(THE RECORDS Opens)

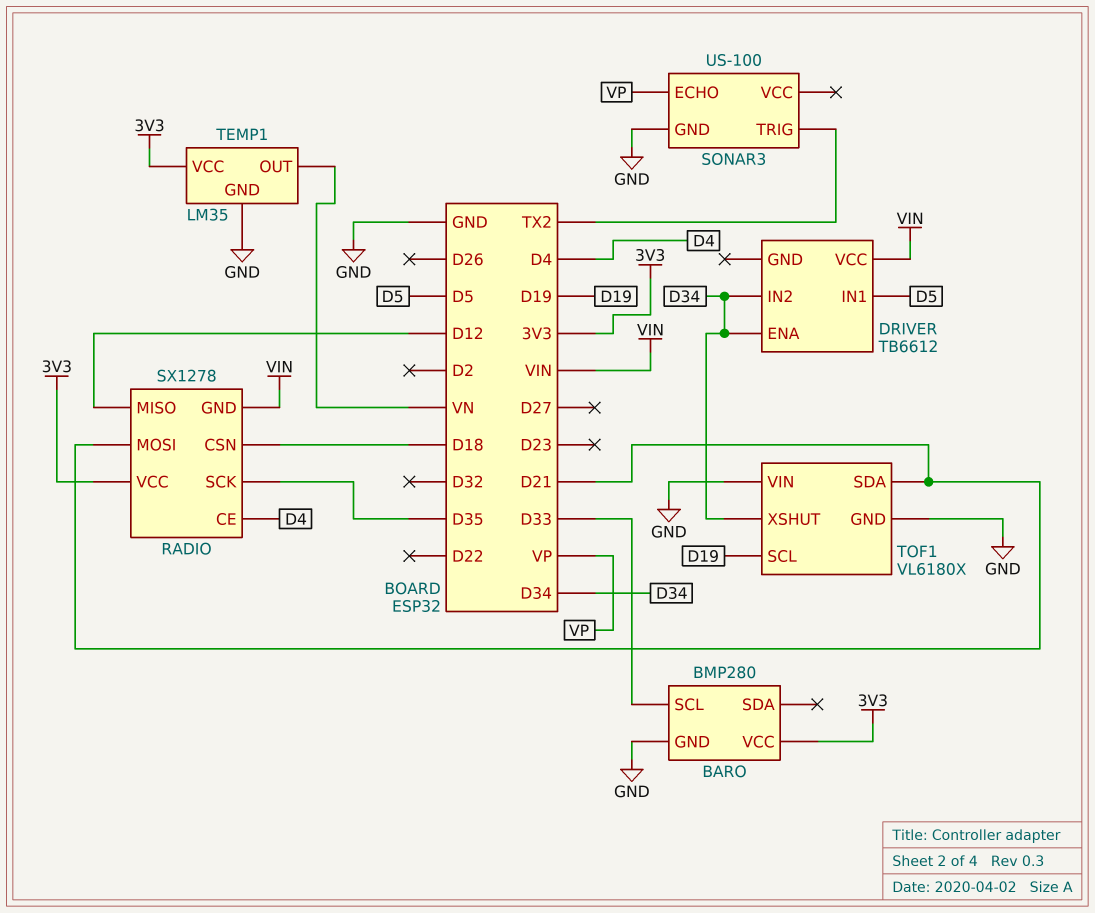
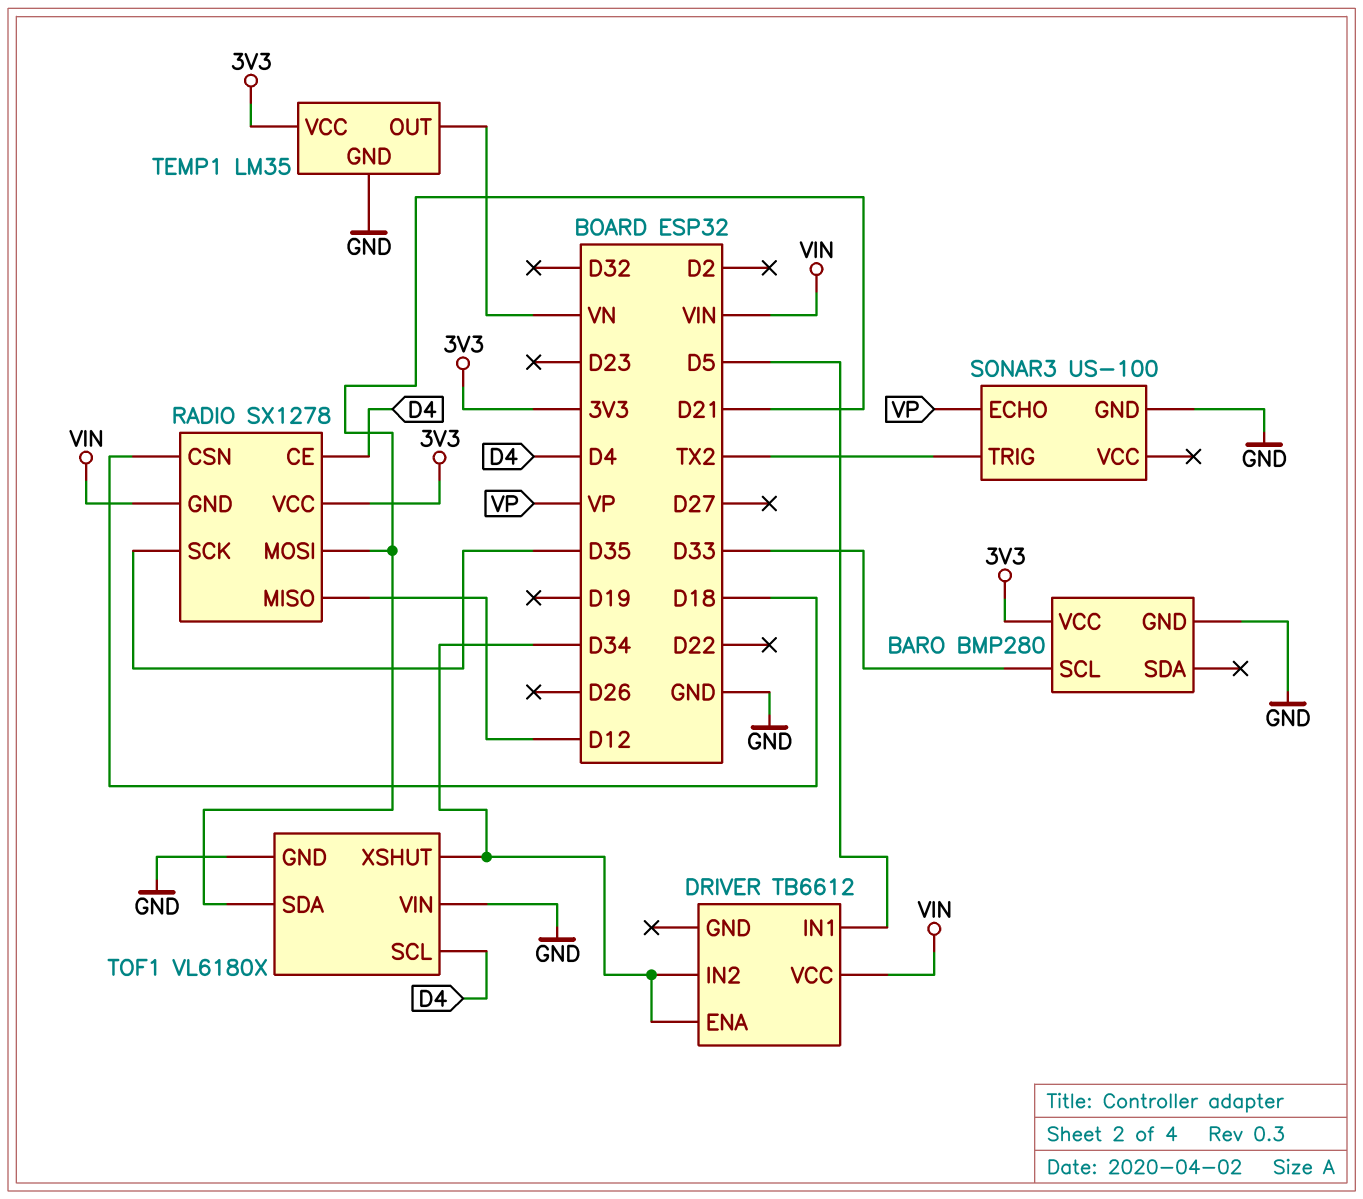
TOF1 pin SCL: D19 -> D4

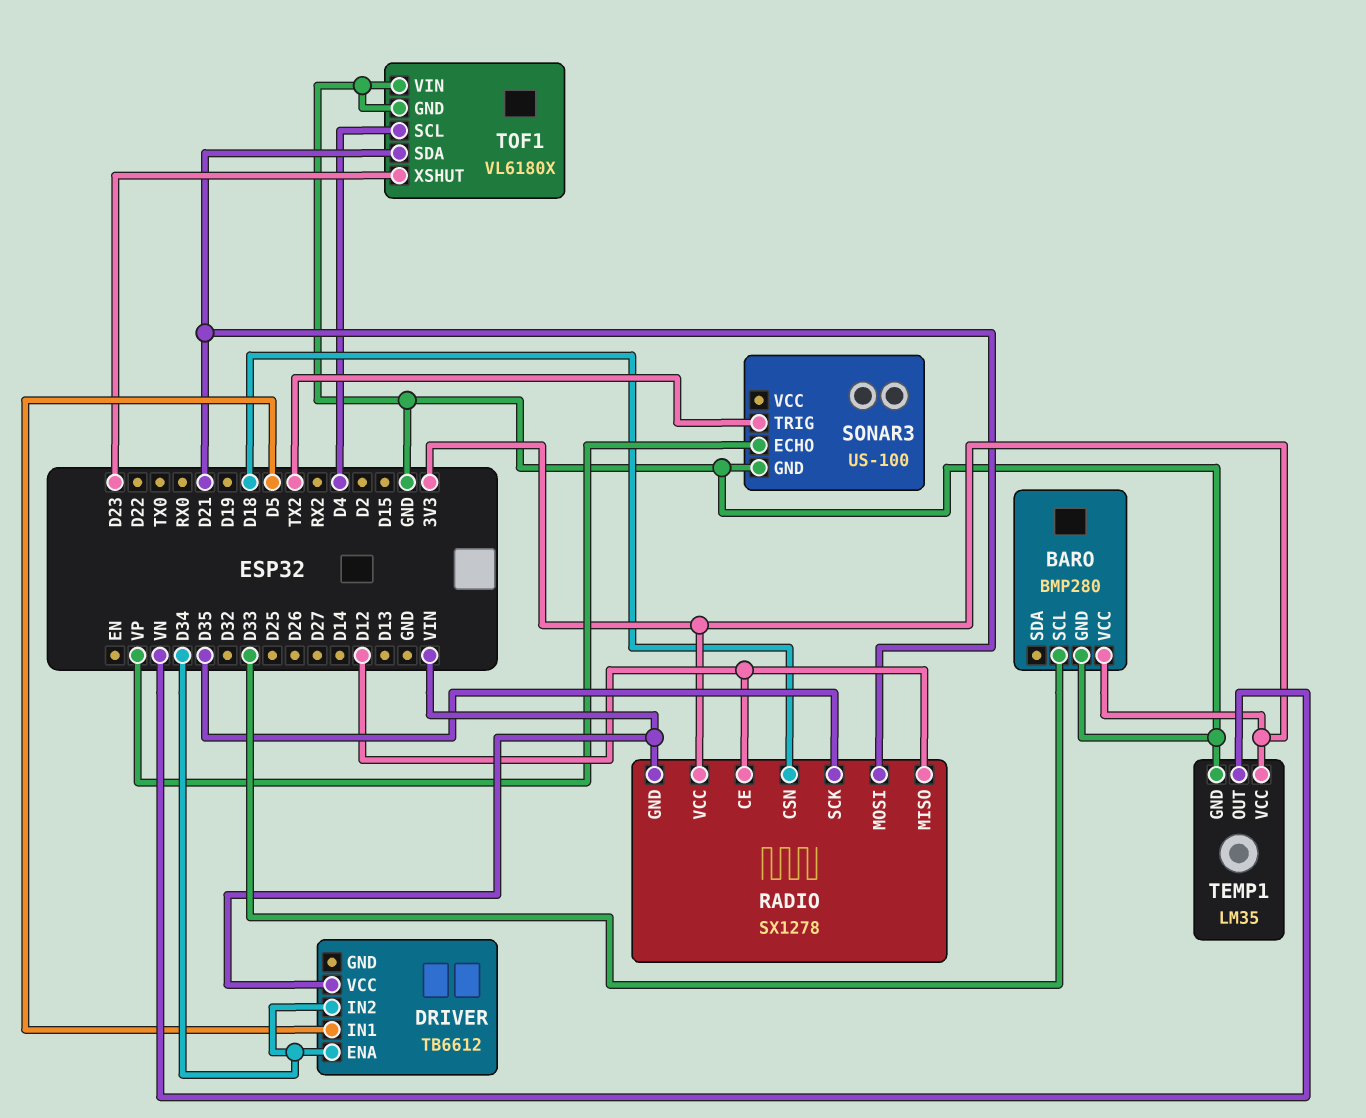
RADIO pin CE: D4 -> D12
TOF1 pin XSHUT: D34 -> D23

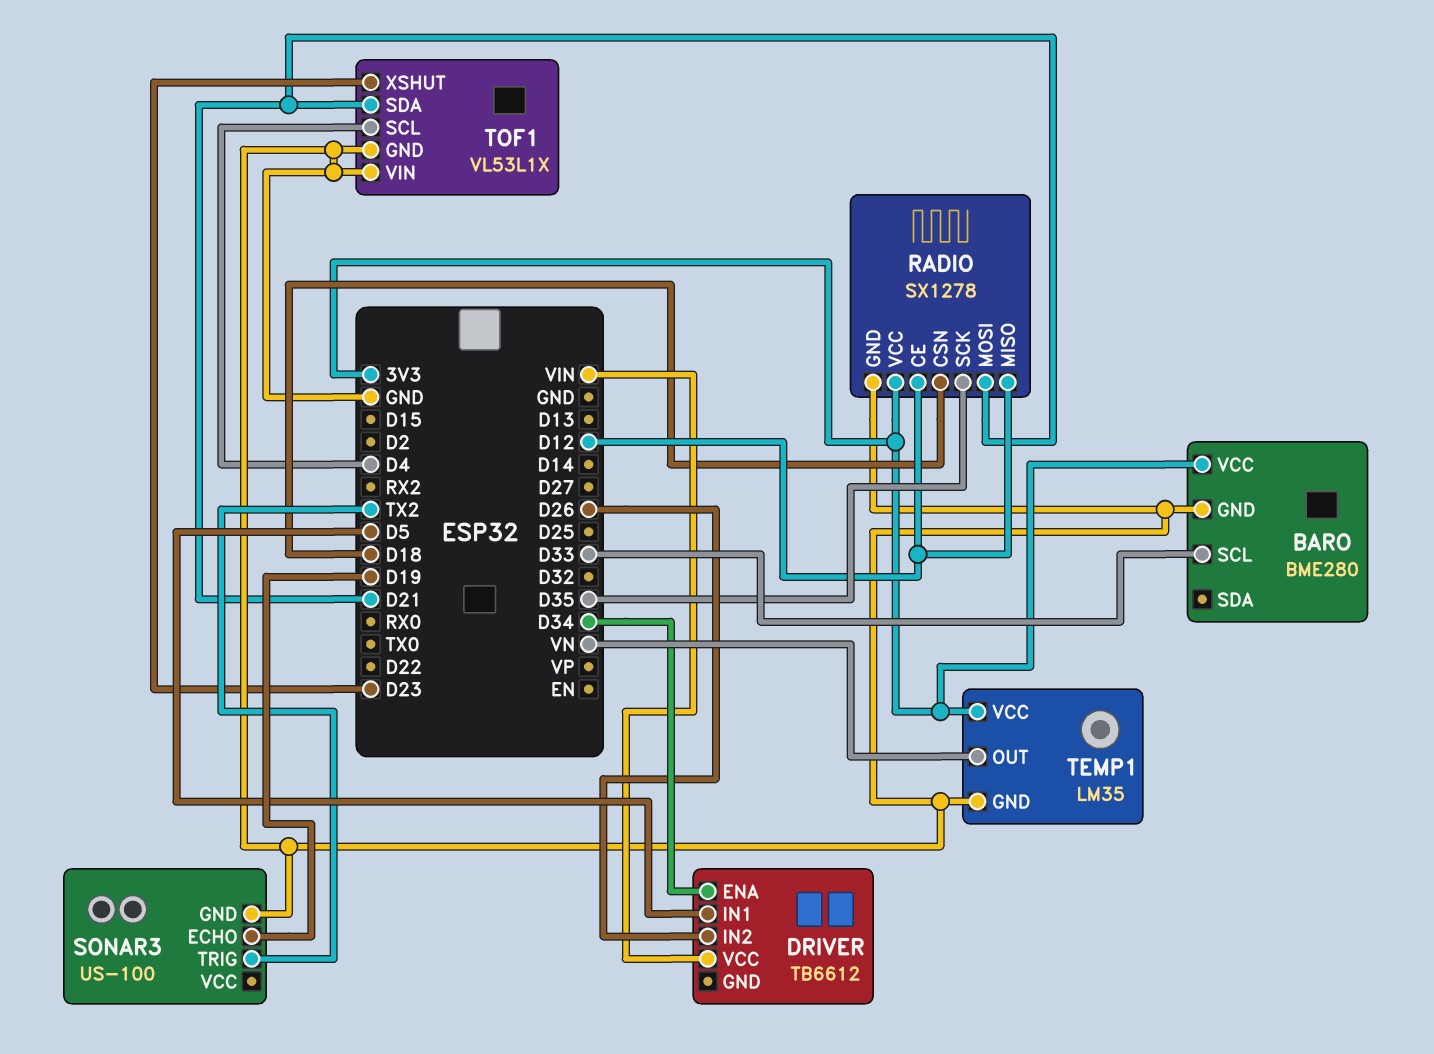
BARO: BMP280 -> BME280
DRIVER pin IN2: D34 -> D26
RADIO pin GND: VIN -> GND
SONAR3 pin ECHO: VP -> D19
TOF1: VL6180X -> VL53L1X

(THE RECORDS Closes)

▶ [PROBLEM REQUIREMENTS] Reprint each of the records exactly and skip the images.

▶ [RESPONSE TO THE EXERCISE]
TOF1 pin SCL: D19 -> D4

RADIO pin CE: D4 -> D12
TOF1 pin XSHUT: D34 -> D23

BARO: BMP280 -> BME280
DRIVER pin IN2: D34 -> D26
RADIO pin GND: VIN -> GND
SONAR3 pin ECHO: VP -> D19
TOF1: VL6180X -> VL53L1X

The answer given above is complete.